Stored data ->
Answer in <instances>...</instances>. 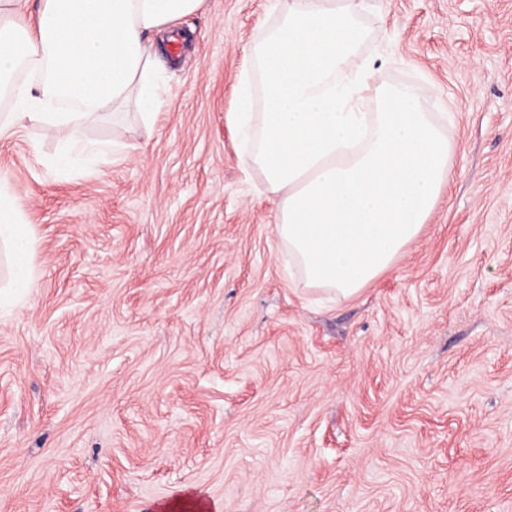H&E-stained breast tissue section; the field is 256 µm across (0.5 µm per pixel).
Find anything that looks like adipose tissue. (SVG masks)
I'll list each match as a JSON object with an SVG mask.
<instances>
[{
	"label": "adipose tissue",
	"mask_w": 512,
	"mask_h": 512,
	"mask_svg": "<svg viewBox=\"0 0 512 512\" xmlns=\"http://www.w3.org/2000/svg\"><path fill=\"white\" fill-rule=\"evenodd\" d=\"M202 0H38L23 14L17 0H0V96L12 111L0 114V140L25 124L52 129L57 168L75 152L112 154L110 142L88 141V127L135 108L152 125L162 106L163 64L151 35L195 13ZM12 260L10 293L0 305L20 302L35 283L33 242L19 197L0 175V244Z\"/></svg>",
	"instance_id": "ef3b65f1"
}]
</instances>
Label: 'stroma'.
Returning a JSON list of instances; mask_svg holds the SVG:
<instances>
[{
  "label": "stroma",
  "instance_id": "stroma-1",
  "mask_svg": "<svg viewBox=\"0 0 512 512\" xmlns=\"http://www.w3.org/2000/svg\"><path fill=\"white\" fill-rule=\"evenodd\" d=\"M376 62L456 149L419 237L356 296L289 268L225 115L278 0L155 34L168 102L107 158L0 141L37 278L0 313V512H512V0H358Z\"/></svg>",
  "mask_w": 512,
  "mask_h": 512
}]
</instances>
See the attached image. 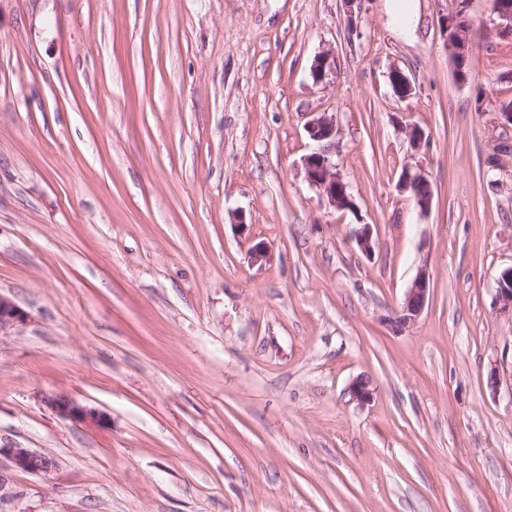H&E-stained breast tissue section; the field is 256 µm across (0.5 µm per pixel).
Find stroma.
Instances as JSON below:
<instances>
[{
  "label": "stroma",
  "mask_w": 512,
  "mask_h": 512,
  "mask_svg": "<svg viewBox=\"0 0 512 512\" xmlns=\"http://www.w3.org/2000/svg\"><path fill=\"white\" fill-rule=\"evenodd\" d=\"M416 4L405 32L387 0L353 31L343 0H0V294L26 314L0 337V445L57 463L0 459V512H512V154L489 163L512 38L471 0L457 82L455 0ZM316 112L356 211L305 179ZM470 2V0H457L456 11L443 18L442 22V31L443 35L446 36L447 51L453 65L454 75L456 68L452 61L453 55L455 53H469V46L471 45V35L468 24H460V17L466 14ZM451 32L455 34V44H452V42L448 40V34ZM418 183H424L427 185L428 194L424 196L416 191L412 198L415 201V205L420 213L426 214L429 211L431 205V187L429 181L421 172H412L411 169H406L399 180L398 187L401 192H409L411 188ZM413 190L421 191L422 187L419 184L414 187ZM429 273L427 267H421L398 315L391 321L393 328L401 332L410 327L423 311L429 296ZM52 412L60 419L93 426H104L108 415L96 408L83 405L67 395H58L46 401ZM6 458L16 470L42 474L56 468V462L47 454L17 446H1L0 458Z\"/></svg>",
  "instance_id": "35a3bbf8"
}]
</instances>
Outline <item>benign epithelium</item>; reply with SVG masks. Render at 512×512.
Listing matches in <instances>:
<instances>
[{"instance_id":"obj_1","label":"benign epithelium","mask_w":512,"mask_h":512,"mask_svg":"<svg viewBox=\"0 0 512 512\" xmlns=\"http://www.w3.org/2000/svg\"><path fill=\"white\" fill-rule=\"evenodd\" d=\"M470 0H457L456 11L443 18V35L455 34V42H447L449 55L468 53L471 45L469 26L460 23L465 15ZM500 20L499 35L512 36V0H500L496 10ZM332 72V55L325 52L317 58L312 69L315 82L323 81ZM390 78L395 81V89L404 98L412 91L409 77L400 69L394 68ZM305 132L314 148L302 159V166L308 183L315 187L326 205L337 210L355 208L350 186L336 163V121L326 112L313 113L305 123ZM419 183L429 184L420 172L406 170L399 180V190L408 192ZM429 296V273L427 267L419 269L404 301L393 319V328L401 332L410 327L423 311ZM497 302L500 311L512 314V268L503 271L498 279ZM25 320V313L9 297L0 294V335H4L15 324ZM349 392L360 404H366L373 398L370 381L358 378L352 382ZM47 405L60 419L93 426H103L108 422V415L96 408L83 405L67 395L53 396L47 399ZM7 459L13 468L33 474L48 473L56 468V462L47 454L17 446H1L0 458Z\"/></svg>"}]
</instances>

WHAT THE TASK ASKS -> Where a line holds "stroma", copy that line.

EXERCISE RESPONSE ->
Label: 'stroma'.
  "label": "stroma",
  "instance_id": "stroma-1",
Find stroma.
  "label": "stroma",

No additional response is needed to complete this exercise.